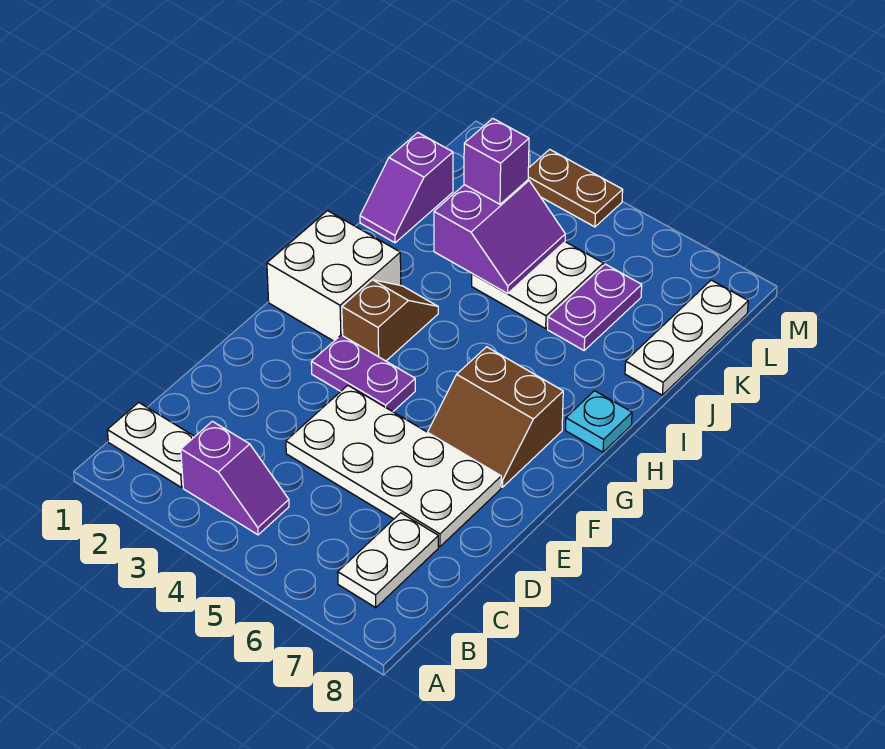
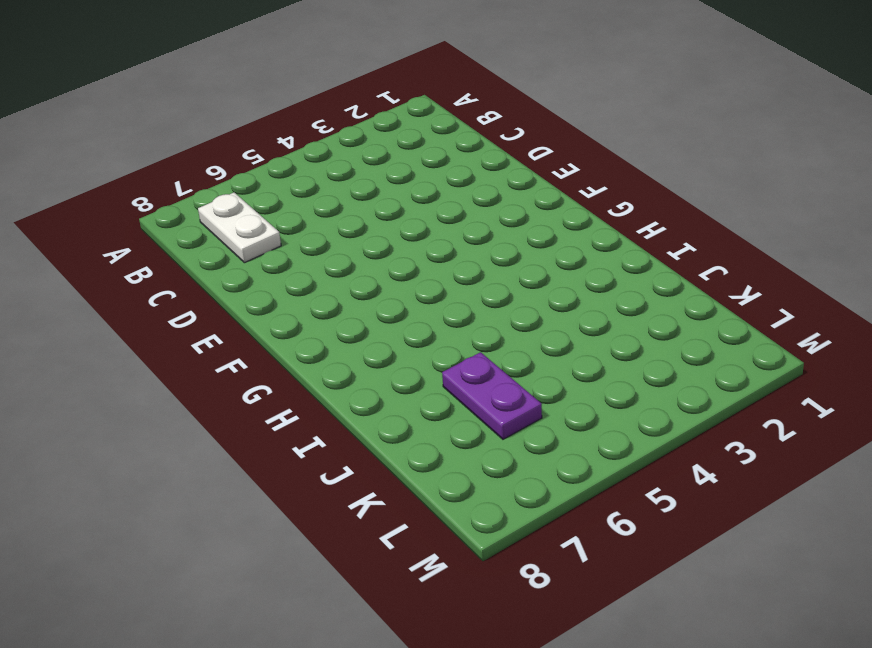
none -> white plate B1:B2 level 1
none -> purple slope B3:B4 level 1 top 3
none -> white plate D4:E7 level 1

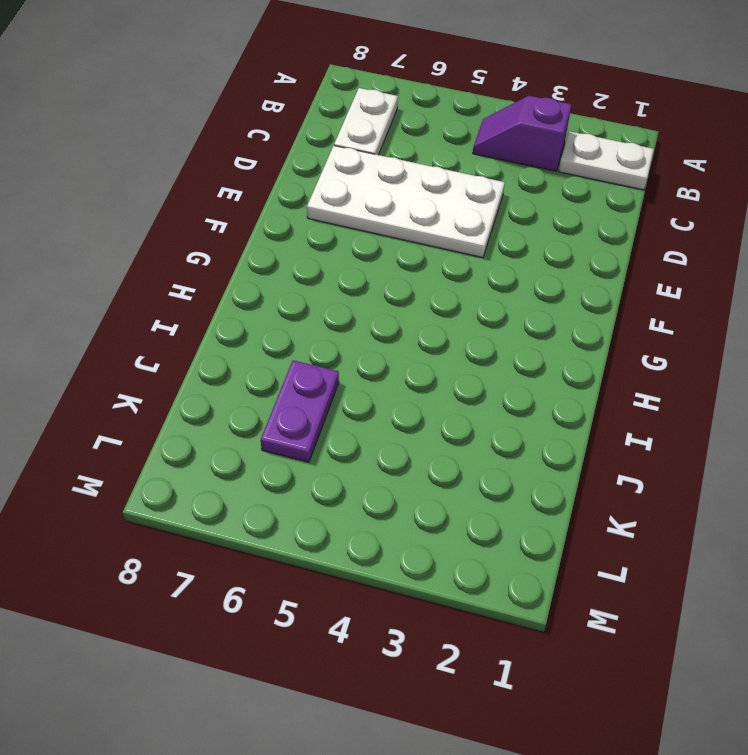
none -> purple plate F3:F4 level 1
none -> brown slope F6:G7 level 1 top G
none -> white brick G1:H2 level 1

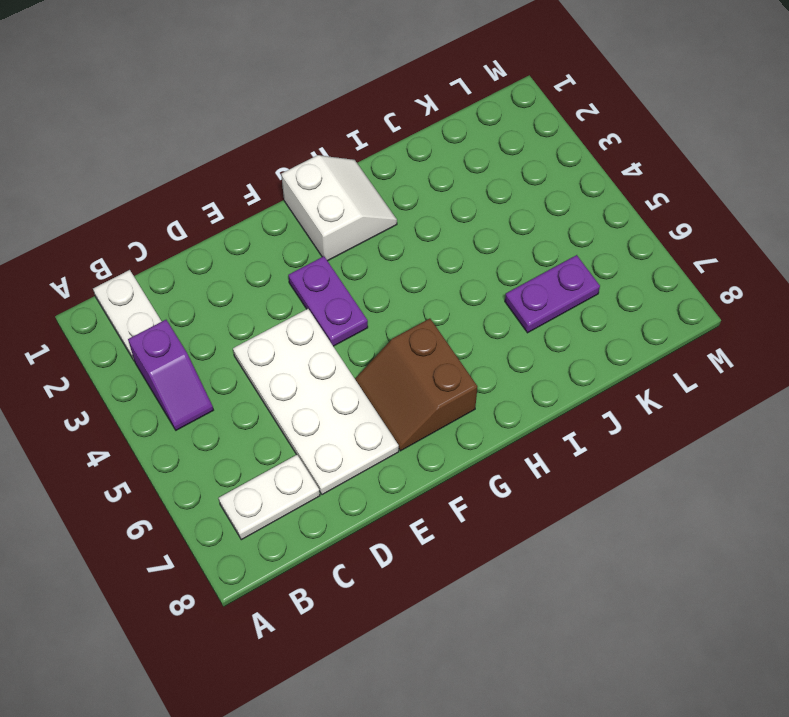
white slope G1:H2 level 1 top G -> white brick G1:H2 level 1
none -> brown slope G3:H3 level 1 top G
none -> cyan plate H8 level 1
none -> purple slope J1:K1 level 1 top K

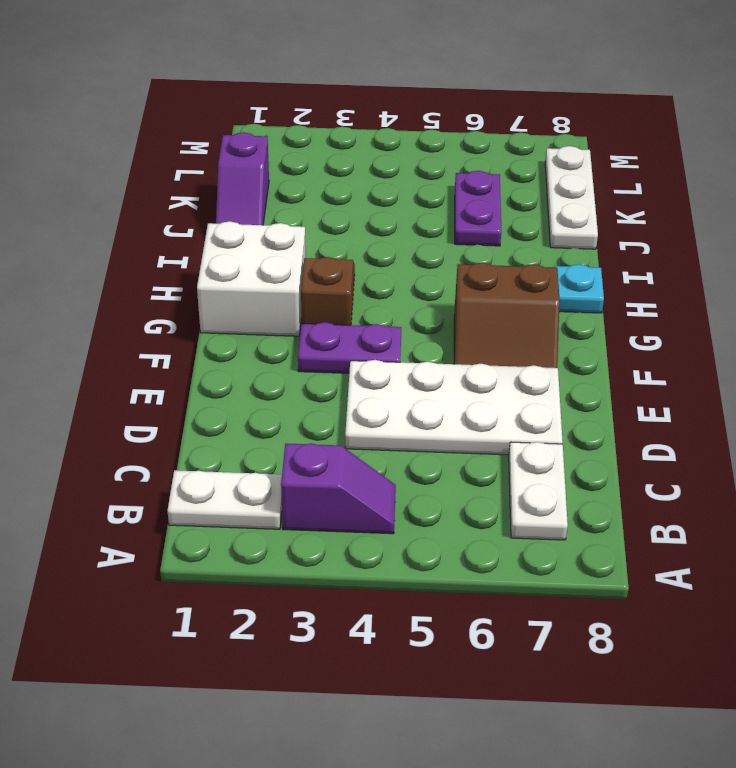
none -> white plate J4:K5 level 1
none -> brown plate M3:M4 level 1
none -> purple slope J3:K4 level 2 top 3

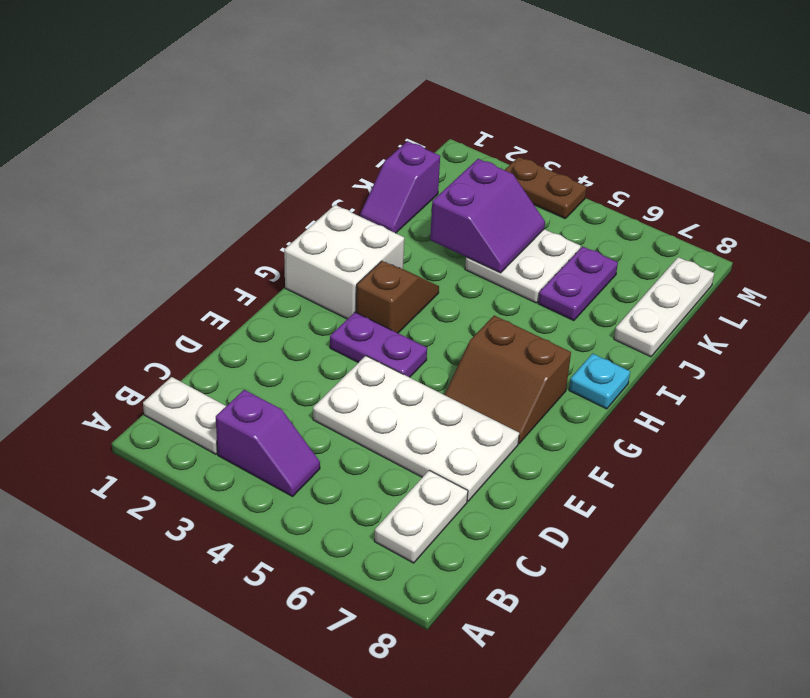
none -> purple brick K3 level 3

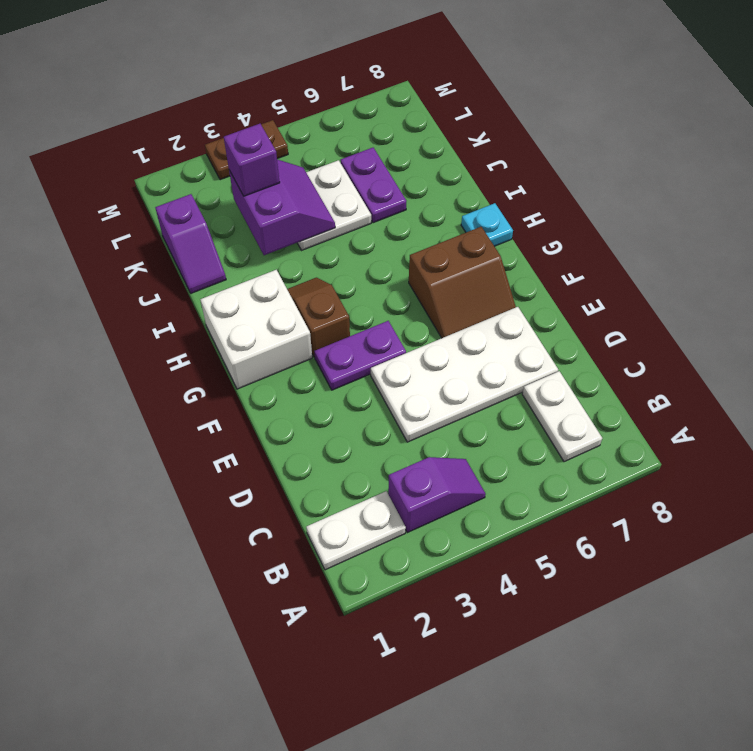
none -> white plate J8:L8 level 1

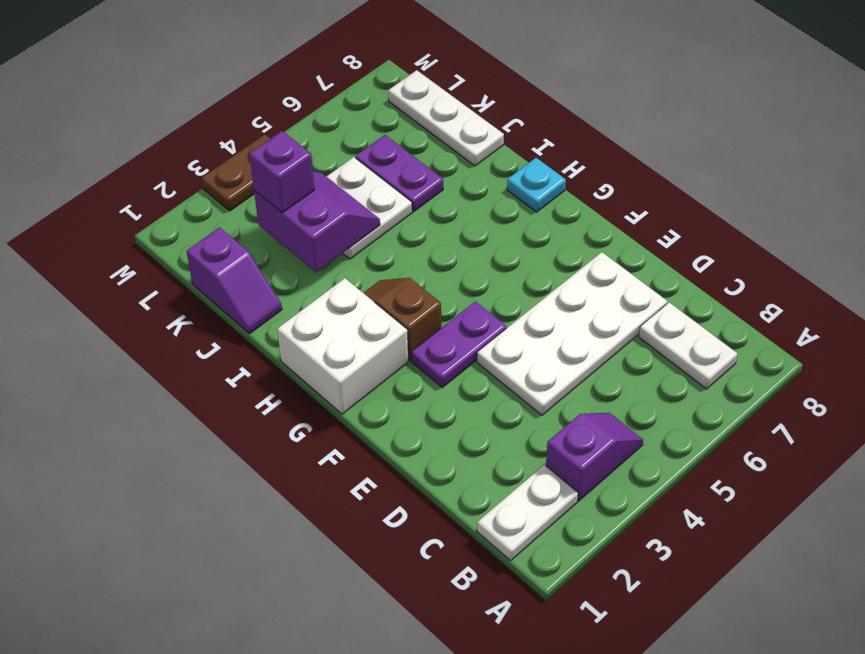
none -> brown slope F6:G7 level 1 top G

________________________________________

▶ **TASK GOAL**: Show all lines from the entries that hold "white".

▶ **RESULT OF THIS TASK**:
none -> white plate B1:B2 level 1
none -> white plate D4:E7 level 1
none -> white brick G1:H2 level 1
white slope G1:H2 level 1 top G -> white brick G1:H2 level 1
none -> white plate J4:K5 level 1
none -> white plate J8:L8 level 1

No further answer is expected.